Stored data >>
---

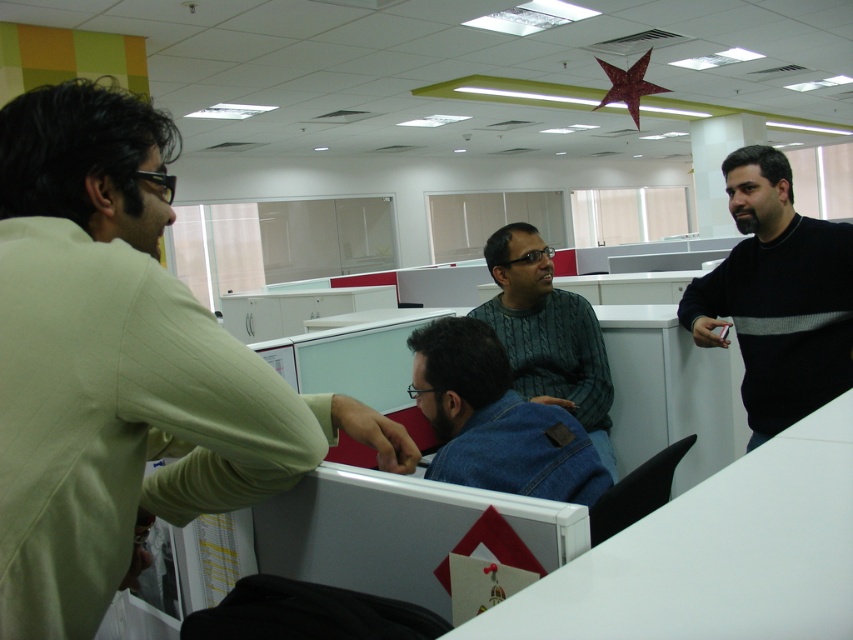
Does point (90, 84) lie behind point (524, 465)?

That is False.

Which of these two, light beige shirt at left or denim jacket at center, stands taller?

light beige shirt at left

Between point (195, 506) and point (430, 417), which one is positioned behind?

---

PROBLEM STATEMENT >> Lay out the lines of the material above as a Markdown table with two columns, Row and Line, giving each non-blank line its own numbered row. Omit the blank lines and the pictures.

RESULT OF THE EXERCISE >>
| Row | Line |
|---|---|
| 1 | Does point (90, 84) lie behind point (524, 465)? |
| 2 | That is False. |
| 3 | Which of these two, light beige shirt at left or denim jacket at center, stands taller? |
| 4 | light beige shirt at left |
| 5 | Between point (195, 506) and point (430, 417), which one is positioned behind? |